## Start Material shown

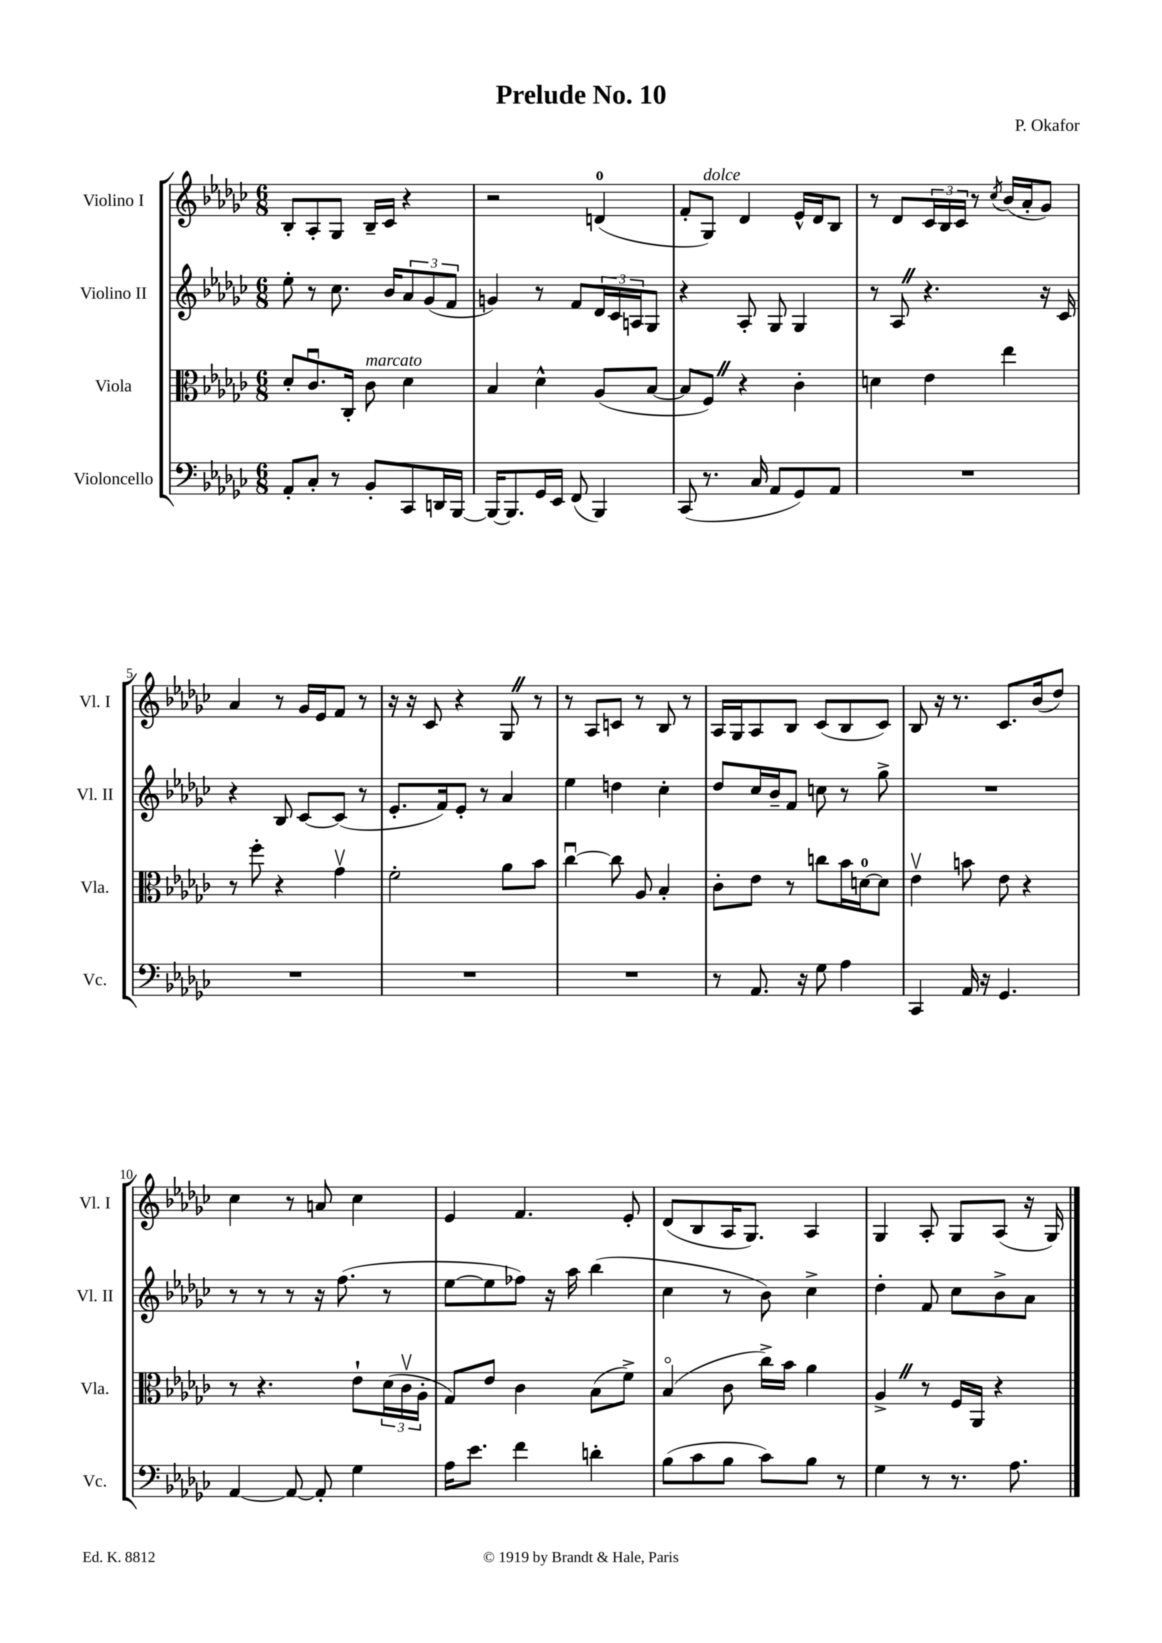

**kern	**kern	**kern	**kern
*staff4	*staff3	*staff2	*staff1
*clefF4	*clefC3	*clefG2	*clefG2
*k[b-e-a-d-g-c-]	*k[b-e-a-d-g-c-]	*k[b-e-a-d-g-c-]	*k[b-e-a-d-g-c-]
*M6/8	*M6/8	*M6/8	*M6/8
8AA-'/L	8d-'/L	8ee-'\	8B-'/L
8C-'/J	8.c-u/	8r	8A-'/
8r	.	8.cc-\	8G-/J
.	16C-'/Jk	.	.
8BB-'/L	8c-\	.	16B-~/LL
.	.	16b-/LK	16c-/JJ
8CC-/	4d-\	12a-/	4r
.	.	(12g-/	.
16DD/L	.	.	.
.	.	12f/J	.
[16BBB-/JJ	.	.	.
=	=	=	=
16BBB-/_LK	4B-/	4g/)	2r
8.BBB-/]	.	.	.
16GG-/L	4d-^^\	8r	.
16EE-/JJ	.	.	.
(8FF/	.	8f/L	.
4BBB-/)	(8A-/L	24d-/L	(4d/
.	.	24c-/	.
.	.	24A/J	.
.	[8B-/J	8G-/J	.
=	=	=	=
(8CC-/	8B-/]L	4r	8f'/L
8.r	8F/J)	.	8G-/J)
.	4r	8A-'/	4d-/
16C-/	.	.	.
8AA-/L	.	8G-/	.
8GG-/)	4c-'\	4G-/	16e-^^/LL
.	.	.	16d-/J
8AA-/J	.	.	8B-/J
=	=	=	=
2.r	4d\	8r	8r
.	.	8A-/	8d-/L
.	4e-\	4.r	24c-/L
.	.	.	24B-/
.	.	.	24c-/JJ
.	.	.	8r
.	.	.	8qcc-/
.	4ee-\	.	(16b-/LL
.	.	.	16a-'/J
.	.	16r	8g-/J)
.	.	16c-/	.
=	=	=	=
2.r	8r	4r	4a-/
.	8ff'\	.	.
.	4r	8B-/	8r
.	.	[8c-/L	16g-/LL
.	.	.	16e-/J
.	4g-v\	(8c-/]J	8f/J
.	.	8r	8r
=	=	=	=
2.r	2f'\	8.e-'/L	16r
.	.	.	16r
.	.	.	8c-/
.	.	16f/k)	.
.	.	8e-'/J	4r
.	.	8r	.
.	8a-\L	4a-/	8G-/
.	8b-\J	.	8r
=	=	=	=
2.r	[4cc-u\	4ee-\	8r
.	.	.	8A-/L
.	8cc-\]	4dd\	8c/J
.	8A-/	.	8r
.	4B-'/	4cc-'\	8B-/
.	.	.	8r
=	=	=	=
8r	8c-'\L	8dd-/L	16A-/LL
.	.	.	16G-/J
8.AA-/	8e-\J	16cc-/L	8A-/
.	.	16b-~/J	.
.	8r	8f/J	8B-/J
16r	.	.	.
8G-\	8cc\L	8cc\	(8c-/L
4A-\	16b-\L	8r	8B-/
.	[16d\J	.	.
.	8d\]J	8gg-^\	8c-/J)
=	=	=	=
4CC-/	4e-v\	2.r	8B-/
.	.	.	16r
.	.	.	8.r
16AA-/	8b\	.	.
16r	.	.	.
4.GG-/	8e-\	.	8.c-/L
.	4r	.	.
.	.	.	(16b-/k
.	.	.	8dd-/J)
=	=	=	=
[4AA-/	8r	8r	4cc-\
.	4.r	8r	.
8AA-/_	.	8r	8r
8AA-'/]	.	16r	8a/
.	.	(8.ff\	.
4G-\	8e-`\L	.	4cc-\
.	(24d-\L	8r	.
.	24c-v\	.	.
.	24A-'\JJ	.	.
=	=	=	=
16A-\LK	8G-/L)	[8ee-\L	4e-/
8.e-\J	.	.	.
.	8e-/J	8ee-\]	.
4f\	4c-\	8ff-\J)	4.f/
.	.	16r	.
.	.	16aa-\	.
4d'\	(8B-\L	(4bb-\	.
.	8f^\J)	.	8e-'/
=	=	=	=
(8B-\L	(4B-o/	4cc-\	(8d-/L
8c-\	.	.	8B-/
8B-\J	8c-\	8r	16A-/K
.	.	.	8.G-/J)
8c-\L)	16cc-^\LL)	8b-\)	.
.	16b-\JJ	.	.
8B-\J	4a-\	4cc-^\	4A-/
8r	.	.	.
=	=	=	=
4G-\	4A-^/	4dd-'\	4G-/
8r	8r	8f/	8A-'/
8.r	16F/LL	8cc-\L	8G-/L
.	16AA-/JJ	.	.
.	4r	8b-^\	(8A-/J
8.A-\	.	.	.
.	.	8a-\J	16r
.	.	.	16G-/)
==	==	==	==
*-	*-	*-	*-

## End Material shown

### Requirement
Turn the notation lines of the entry above into a numbered list, skipping blank lines and leaving out the picture.

### Correct answer
1. **kern	**kern	**kern	**kern
2. *staff4	*staff3	*staff2	*staff1
3. *clefF4	*clefC3	*clefG2	*clefG2
4. *k[b-e-a-d-g-c-]	*k[b-e-a-d-g-c-]	*k[b-e-a-d-g-c-]	*k[b-e-a-d-g-c-]
5. *M6/8	*M6/8	*M6/8	*M6/8
6. 8AA-'/L	8d-'/L	8ee-'\	8B-'/L
7. 8C-'/J	8.c-u/	8r	8A-'/
8. 8r	.	8.cc-\	8G-/J
9. .	16C-'/Jk	.	.
10. 8BB-'/L	8c-\	.	16B-~/LL
11. .	.	16b-/LK	16c-/JJ
12. 8CC-/	4d-\	12a-/	4r
13. .	.	(12g-/	.
14. 16DD/L	.	.	.
15. .	.	12f/J	.
16. [16BBB-/JJ	.	.	.
17. =	=	=	=
18. 16BBB-/_LK	4B-/	4g/)	2r
19. 8.BBB-/]	.	.	.
20. 16GG-/L	4d-^^\	8r	.
21. 16EE-/JJ	.	.	.
22. (8FF/	.	8f/L	.
23. 4BBB-/)	(8A-/L	24d-/L	(4d/
24. .	.	24c-/	.
25. .	.	24A/J	.
26. .	[8B-/J	8G-/J	.
27. =	=	=	=
28. (8CC-/	8B-/]L	4r	8f'/L
29. 8.r	8F/J)	.	8G-/J)
30. .	4r	8A-'/	4d-/
31. 16C-/	.	.	.
32. 8AA-/L	.	8G-/	.
33. 8GG-/)	4c-'\	4G-/	16e-^^/LL
34. .	.	.	16d-/J
35. 8AA-/J	.	.	8B-/J
36. =	=	=	=
37. 2.r	4d\	8r	8r
38. .	.	8A-/	8d-/L
39. .	4e-\	4.r	24c-/L
40. .	.	.	24B-/
41. .	.	.	24c-/JJ
42. .	.	.	8r
43. .	.	.	8qcc-/
44. .	4ee-\	.	(16b-/LL
45. .	.	.	16a-'/J
46. .	.	16r	8g-/J)
47. .	.	16c-/	.
48. =	=	=	=
49. 2.r	8r	4r	4a-/
50. .	8ff'\	.	.
51. .	4r	8B-/	8r
52. .	.	[8c-/L	16g-/LL
53. .	.	.	16e-/J
54. .	4g-v\	(8c-/]J	8f/J
55. .	.	8r	8r
56. =	=	=	=
57. 2.r	2f'\	8.e-'/L	16r
58. .	.	.	16r
59. .	.	.	8c-/
60. .	.	16f/k)	.
61. .	.	8e-'/J	4r
62. .	.	8r	.
63. .	8a-\L	4a-/	8G-/
64. .	8b-\J	.	8r
65. =	=	=	=
66. 2.r	[4cc-u\	4ee-\	8r
67. .	.	.	8A-/L
68. .	8cc-\]	4dd\	8c/J
69. .	8A-/	.	8r
70. .	4B-'/	4cc-'\	8B-/
71. .	.	.	8r
72. =	=	=	=
73. 8r	8c-'\L	8dd-/L	16A-/LL
74. .	.	.	16G-/J
75. 8.AA-/	8e-\J	16cc-/L	8A-/
76. .	.	16b-~/J	.
77. .	8r	8f/J	8B-/J
78. 16r	.	.	.
79. 8G-\	8cc\L	8cc\	(8c-/L
80. 4A-\	16b-\L	8r	8B-/
81. .	[16d\J	.	.
82. .	8d\]J	8gg-^\	8c-/J)
83. =	=	=	=
84. 4CC-/	4e-v\	2.r	8B-/
85. .	.	.	16r
86. .	.	.	8.r
87. 16AA-/	8b\	.	.
88. 16r	.	.	.
89. 4.GG-/	8e-\	.	8.c-/L
90. .	4r	.	.
91. .	.	.	(16b-/k
92. .	.	.	8dd-/J)
93. =	=	=	=
94. [4AA-/	8r	8r	4cc-\
95. .	4.r	8r	.
96. 8AA-/_	.	8r	8r
97. 8AA-'/]	.	16r	8a/
98. .	.	(8.ff\	.
99. 4G-\	8e-`\L	.	4cc-\
100. .	(24d-\L	8r	.
101. .	24c-v\	.	.
102. .	24A-'\JJ	.	.
103. =	=	=	=
104. 16A-\LK	8G-/L)	[8ee-\L	4e-/
105. 8.e-\J	.	.	.
106. .	8e-/J	8ee-\]	.
107. 4f\	4c-\	8ff-\J)	4.f/
108. .	.	16r	.
109. .	.	16aa-\	.
110. 4d'\	(8B-\L	(4bb-\	.
111. .	8f^\J)	.	8e-'/
112. =	=	=	=
113. (8B-\L	(4B-o/	4cc-\	(8d-/L
114. 8c-\	.	.	8B-/
115. 8B-\J	8c-\	8r	16A-/K
116. .	.	.	8.G-/J)
117. 8c-\L)	16cc-^\LL)	8b-\)	.
118. .	16b-\JJ	.	.
119. 8B-\J	4a-\	4cc-^\	4A-/
120. 8r	.	.	.
121. =	=	=	=
122. 4G-\	4A-^/	4dd-'\	4G-/
123. 8r	8r	8f/	8A-'/
124. 8.r	16F/LL	8cc-\L	8G-/L
125. .	16AA-/JJ	.	.
126. .	4r	8b-^\	(8A-/J
127. 8.A-\	.	.	.
128. .	.	8a-\J	16r
129. .	.	.	16G-/)
130. ==	==	==	==
131. *-	*-	*-	*-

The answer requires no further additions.